─── DATASET ENTRIES ───
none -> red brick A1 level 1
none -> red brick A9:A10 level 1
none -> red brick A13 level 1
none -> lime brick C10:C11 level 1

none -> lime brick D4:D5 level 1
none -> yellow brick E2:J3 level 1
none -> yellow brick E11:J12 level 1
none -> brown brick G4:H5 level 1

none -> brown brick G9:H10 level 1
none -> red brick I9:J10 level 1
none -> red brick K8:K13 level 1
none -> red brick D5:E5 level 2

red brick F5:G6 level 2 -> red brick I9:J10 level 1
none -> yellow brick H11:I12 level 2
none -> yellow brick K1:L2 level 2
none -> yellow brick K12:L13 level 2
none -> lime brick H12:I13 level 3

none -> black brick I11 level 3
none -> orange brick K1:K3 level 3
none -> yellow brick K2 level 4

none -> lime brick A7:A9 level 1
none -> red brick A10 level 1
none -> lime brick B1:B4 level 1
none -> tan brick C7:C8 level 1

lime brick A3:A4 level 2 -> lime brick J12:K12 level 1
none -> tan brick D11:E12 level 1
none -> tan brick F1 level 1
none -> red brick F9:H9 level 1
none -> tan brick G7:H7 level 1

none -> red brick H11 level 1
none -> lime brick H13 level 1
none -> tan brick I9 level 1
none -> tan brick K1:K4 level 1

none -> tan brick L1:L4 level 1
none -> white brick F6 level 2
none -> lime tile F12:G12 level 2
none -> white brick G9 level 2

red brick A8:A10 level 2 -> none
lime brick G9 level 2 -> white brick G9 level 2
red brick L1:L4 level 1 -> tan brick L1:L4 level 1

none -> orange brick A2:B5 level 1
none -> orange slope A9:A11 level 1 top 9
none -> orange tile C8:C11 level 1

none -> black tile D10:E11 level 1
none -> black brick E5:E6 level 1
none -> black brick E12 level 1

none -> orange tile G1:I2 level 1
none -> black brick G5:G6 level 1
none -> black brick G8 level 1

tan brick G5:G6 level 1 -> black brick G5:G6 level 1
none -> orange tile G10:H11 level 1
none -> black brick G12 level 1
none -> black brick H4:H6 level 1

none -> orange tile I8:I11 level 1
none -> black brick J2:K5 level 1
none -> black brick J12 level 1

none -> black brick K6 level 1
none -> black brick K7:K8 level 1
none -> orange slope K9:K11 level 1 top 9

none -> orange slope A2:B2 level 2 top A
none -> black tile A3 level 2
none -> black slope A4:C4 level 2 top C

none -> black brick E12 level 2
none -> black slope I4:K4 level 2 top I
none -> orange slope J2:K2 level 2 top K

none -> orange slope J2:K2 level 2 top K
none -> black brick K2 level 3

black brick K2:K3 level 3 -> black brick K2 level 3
───
» **DIRECTIONS**
Find each line above with the string "white", then report how many there are. Write only the number.

» **OUTPUT**
3